- [TASK DETAILS] What appears in the data must be reproduced exactly.

- [TASK INPUTS]
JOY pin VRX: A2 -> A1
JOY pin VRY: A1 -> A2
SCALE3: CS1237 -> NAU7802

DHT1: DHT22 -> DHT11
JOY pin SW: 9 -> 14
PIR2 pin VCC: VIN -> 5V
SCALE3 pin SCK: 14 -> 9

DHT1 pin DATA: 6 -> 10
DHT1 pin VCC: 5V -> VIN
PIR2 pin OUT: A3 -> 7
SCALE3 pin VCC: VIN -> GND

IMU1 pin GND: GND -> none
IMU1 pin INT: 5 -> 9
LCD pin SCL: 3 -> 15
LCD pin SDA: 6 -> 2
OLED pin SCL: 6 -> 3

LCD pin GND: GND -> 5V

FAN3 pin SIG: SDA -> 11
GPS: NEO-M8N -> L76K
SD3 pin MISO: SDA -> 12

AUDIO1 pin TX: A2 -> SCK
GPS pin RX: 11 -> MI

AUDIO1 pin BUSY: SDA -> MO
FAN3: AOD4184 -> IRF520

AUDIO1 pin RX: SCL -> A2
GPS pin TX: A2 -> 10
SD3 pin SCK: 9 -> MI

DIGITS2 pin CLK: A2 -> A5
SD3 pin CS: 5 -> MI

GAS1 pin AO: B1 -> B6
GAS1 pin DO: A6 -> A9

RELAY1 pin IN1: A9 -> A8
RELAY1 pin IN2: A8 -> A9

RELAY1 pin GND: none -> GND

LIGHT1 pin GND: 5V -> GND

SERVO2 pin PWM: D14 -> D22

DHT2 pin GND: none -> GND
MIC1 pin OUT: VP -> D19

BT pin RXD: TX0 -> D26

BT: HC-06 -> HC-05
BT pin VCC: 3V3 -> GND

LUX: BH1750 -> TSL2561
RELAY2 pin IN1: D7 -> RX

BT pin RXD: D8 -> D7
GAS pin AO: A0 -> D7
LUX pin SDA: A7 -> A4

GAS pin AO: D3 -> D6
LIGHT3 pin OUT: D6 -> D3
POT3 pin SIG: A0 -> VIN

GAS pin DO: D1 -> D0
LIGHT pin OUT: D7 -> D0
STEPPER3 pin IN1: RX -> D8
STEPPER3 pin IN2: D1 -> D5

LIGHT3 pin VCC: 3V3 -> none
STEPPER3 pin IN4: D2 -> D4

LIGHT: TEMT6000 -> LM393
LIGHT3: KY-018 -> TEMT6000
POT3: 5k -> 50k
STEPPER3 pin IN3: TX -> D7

- [RESULT]
JOY pin VRX: A2 -> A1
JOY pin VRY: A1 -> A2
SCALE3: CS1237 -> NAU7802

DHT1: DHT22 -> DHT11
JOY pin SW: 9 -> 14
PIR2 pin VCC: VIN -> 5V
SCALE3 pin SCK: 14 -> 9

DHT1 pin DATA: 6 -> 10
DHT1 pin VCC: 5V -> VIN
PIR2 pin OUT: A3 -> 7
SCALE3 pin VCC: VIN -> GND

IMU1 pin GND: GND -> none
IMU1 pin INT: 5 -> 9
LCD pin SCL: 3 -> 15
LCD pin SDA: 6 -> 2
OLED pin SCL: 6 -> 3

LCD pin GND: GND -> 5V

FAN3 pin SIG: SDA -> 11
GPS: NEO-M8N -> L76K
SD3 pin MISO: SDA -> 12

AUDIO1 pin TX: A2 -> SCK
GPS pin RX: 11 -> MI

AUDIO1 pin BUSY: SDA -> MO
FAN3: AOD4184 -> IRF520

AUDIO1 pin RX: SCL -> A2
GPS pin TX: A2 -> 10
SD3 pin SCK: 9 -> MI

DIGITS2 pin CLK: A2 -> A5
SD3 pin CS: 5 -> MI

GAS1 pin AO: B1 -> B6
GAS1 pin DO: A6 -> A9

RELAY1 pin IN1: A9 -> A8
RELAY1 pin IN2: A8 -> A9

RELAY1 pin GND: none -> GND

LIGHT1 pin GND: 5V -> GND

SERVO2 pin PWM: D14 -> D22

DHT2 pin GND: none -> GND
MIC1 pin OUT: VP -> D19

BT pin RXD: TX0 -> D26

BT: HC-06 -> HC-05
BT pin VCC: 3V3 -> GND

LUX: BH1750 -> TSL2561
RELAY2 pin IN1: D7 -> RX

BT pin RXD: D8 -> D7
GAS pin AO: A0 -> D7
LUX pin SDA: A7 -> A4

GAS pin AO: D3 -> D6
LIGHT3 pin OUT: D6 -> D3
POT3 pin SIG: A0 -> VIN

GAS pin DO: D1 -> D0
LIGHT pin OUT: D7 -> D0
STEPPER3 pin IN1: RX -> D8
STEPPER3 pin IN2: D1 -> D5

LIGHT3 pin VCC: 3V3 -> none
STEPPER3 pin IN4: D2 -> D4

LIGHT: TEMT6000 -> LM393
LIGHT3: KY-018 -> TEMT6000
POT3: 5k -> 50k
STEPPER3 pin IN3: TX -> D7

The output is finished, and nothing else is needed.